(Scene difference descriptions)
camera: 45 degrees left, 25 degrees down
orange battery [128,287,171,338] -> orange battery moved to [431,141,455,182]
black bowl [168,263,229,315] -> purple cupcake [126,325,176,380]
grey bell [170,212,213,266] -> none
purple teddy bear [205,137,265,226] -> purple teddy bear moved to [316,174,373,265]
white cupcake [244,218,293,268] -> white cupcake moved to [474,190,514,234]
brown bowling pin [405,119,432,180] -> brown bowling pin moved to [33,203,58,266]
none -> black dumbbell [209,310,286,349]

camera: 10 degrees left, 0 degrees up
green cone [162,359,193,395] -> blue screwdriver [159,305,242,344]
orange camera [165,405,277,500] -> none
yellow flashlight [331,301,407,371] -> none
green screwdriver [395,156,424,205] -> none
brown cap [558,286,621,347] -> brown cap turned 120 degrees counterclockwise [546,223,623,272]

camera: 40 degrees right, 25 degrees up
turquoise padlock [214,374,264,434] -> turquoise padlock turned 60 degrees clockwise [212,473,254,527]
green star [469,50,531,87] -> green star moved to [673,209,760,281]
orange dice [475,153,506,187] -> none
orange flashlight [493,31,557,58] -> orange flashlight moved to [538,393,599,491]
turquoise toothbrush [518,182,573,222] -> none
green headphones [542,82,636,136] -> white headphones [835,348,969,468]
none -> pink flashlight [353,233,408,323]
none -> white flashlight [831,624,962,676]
--
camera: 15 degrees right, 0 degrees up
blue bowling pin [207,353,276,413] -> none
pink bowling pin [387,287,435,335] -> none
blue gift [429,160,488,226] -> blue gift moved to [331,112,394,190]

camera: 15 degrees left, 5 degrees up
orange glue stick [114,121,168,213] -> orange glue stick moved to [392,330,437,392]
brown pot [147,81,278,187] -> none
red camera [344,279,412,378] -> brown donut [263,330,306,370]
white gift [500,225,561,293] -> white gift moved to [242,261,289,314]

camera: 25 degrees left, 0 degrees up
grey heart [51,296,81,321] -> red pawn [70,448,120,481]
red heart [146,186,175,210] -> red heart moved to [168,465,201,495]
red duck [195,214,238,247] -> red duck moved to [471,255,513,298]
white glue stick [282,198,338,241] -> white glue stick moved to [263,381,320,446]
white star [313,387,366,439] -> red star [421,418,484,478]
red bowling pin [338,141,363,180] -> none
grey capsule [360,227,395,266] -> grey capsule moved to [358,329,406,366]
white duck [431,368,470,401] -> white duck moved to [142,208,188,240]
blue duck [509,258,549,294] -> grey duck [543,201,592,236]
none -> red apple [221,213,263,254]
---
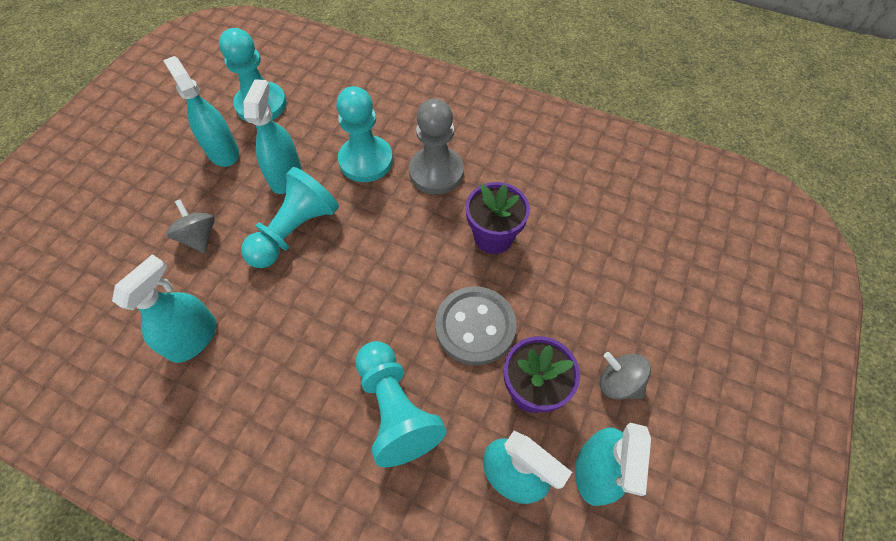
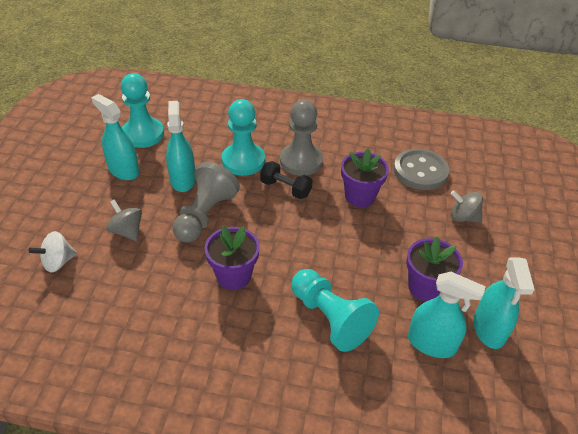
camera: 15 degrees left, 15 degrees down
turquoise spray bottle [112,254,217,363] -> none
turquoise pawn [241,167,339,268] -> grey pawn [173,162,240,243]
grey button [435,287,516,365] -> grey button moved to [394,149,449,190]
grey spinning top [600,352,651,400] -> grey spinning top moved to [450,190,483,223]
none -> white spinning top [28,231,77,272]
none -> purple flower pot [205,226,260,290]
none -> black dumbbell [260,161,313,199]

» **Exercise**: Return every line in the records that includes the string "dumbbell".

» **Exercise solution**:
none -> black dumbbell [209,310,286,349]
none -> black dumbbell [260,161,313,199]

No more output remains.